▶ Supplied records:
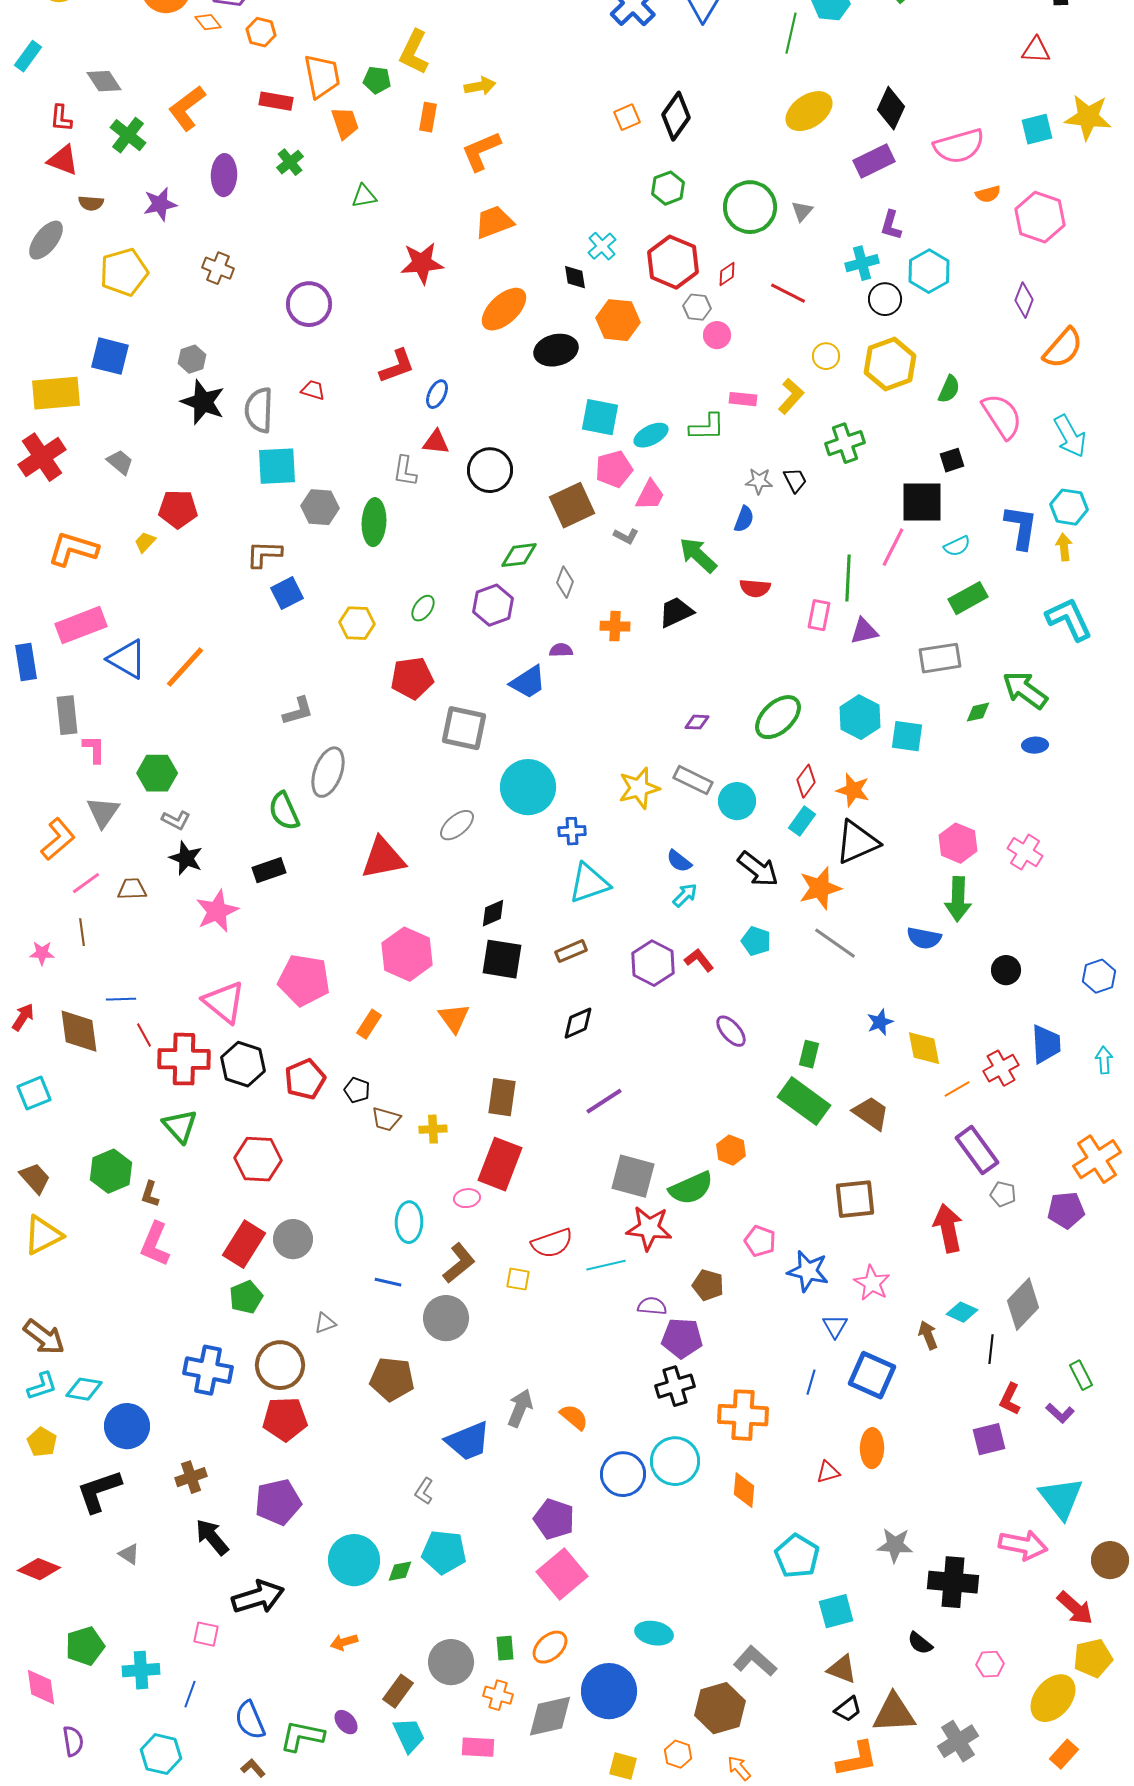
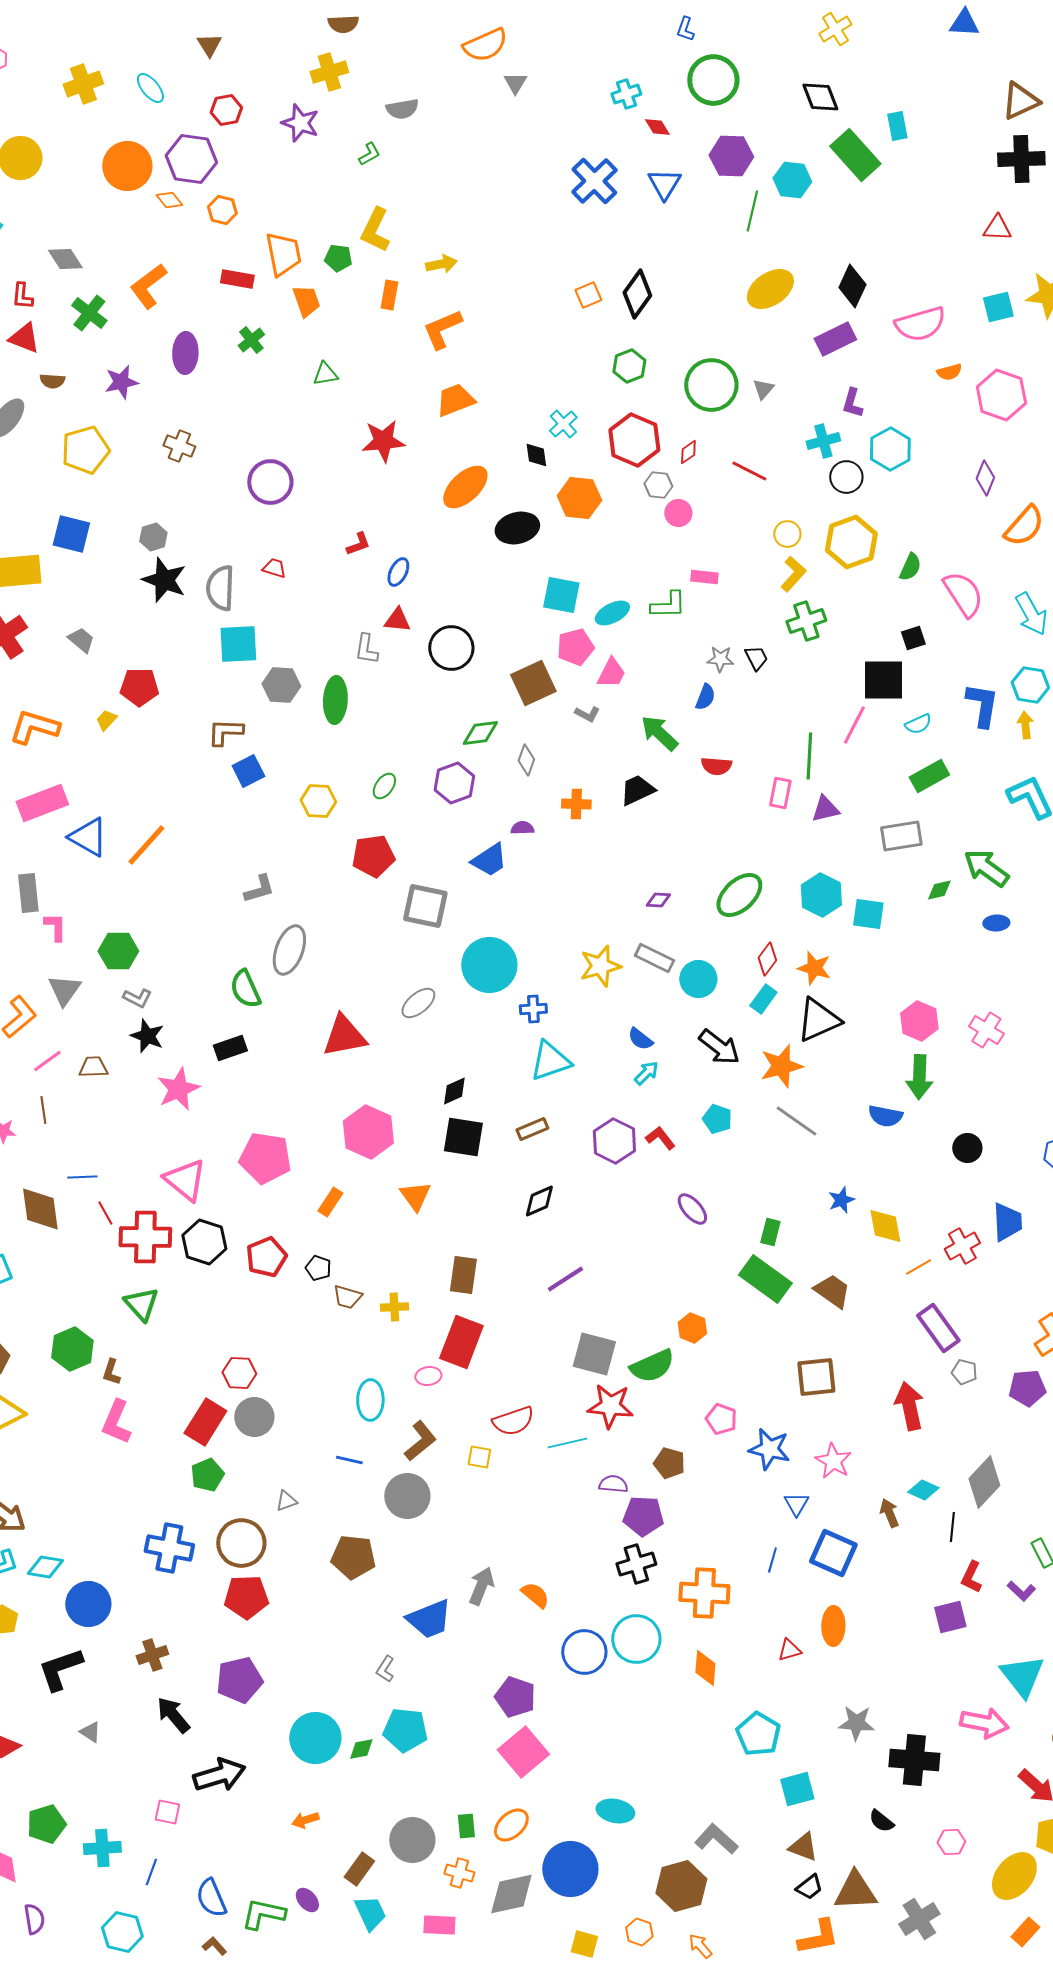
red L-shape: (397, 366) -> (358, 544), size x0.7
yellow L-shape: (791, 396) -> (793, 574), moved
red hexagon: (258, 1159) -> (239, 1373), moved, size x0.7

* * *

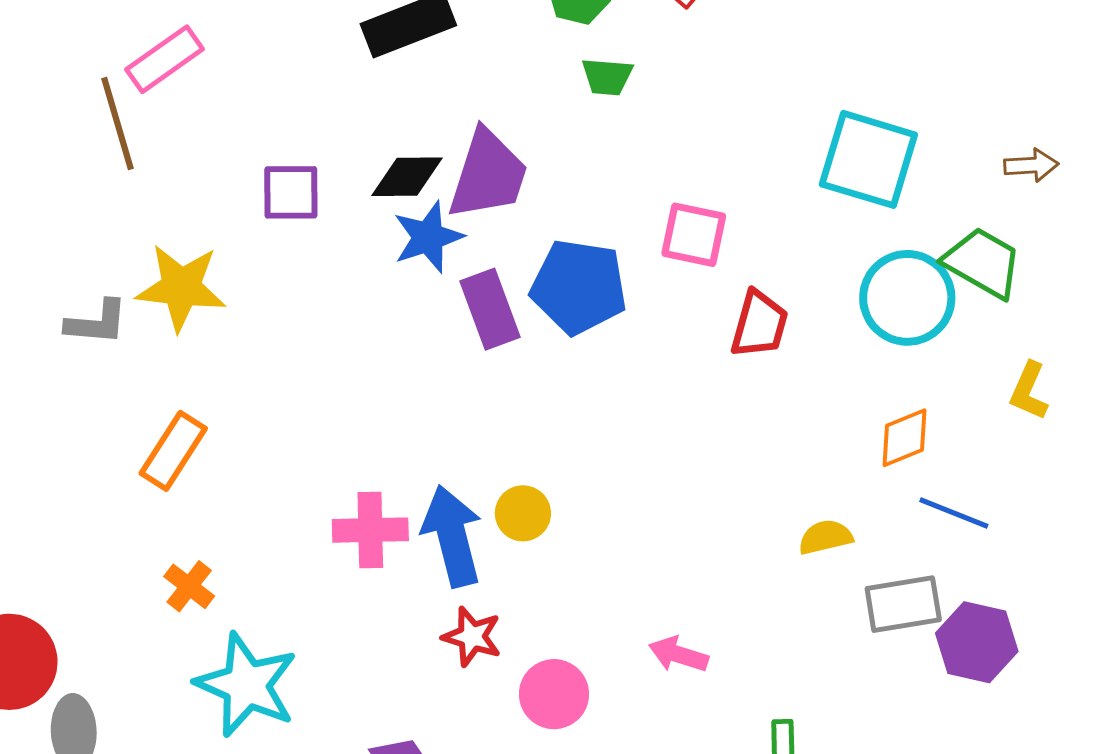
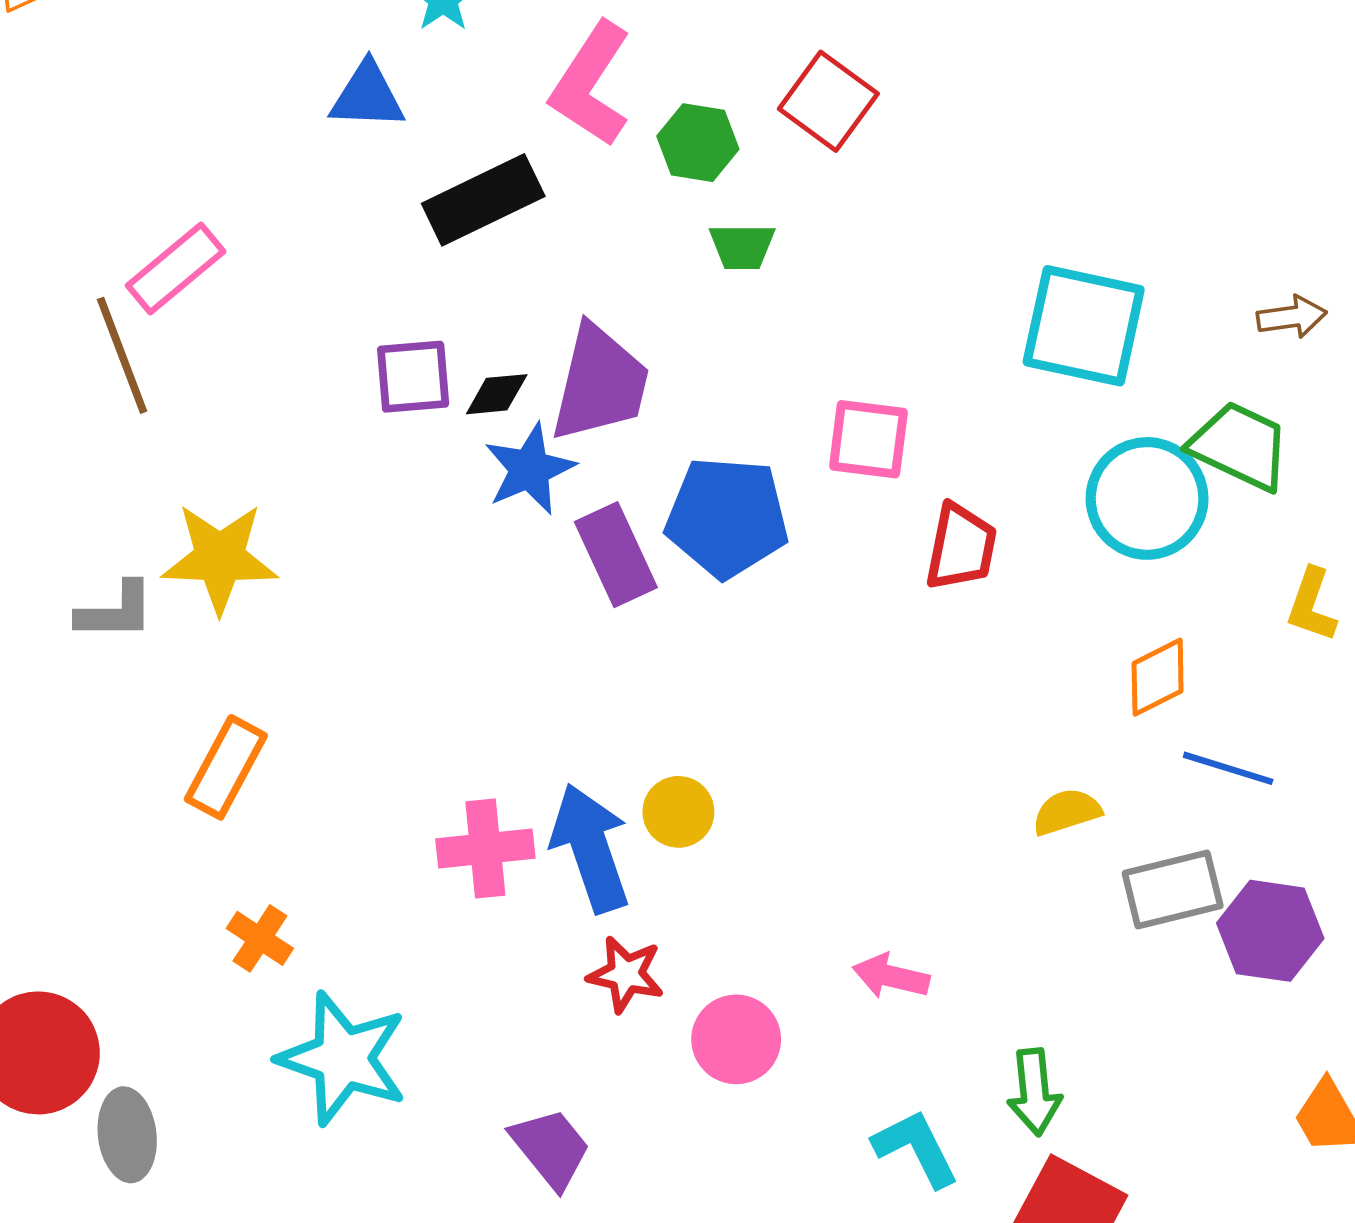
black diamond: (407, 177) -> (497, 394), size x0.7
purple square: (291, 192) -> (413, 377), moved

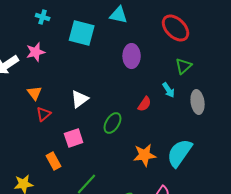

▶ The task:
Would you copy, unchanged, the stretch of the records above that begins at the line containing "red L-shape: (397, 366)" and ends at the line containing "red hexagon: (258, 1159)", and only that?

▶ The answer:
red L-shape: (397, 366) -> (358, 544), size x0.7
yellow L-shape: (791, 396) -> (793, 574), moved
red hexagon: (258, 1159) -> (239, 1373), moved, size x0.7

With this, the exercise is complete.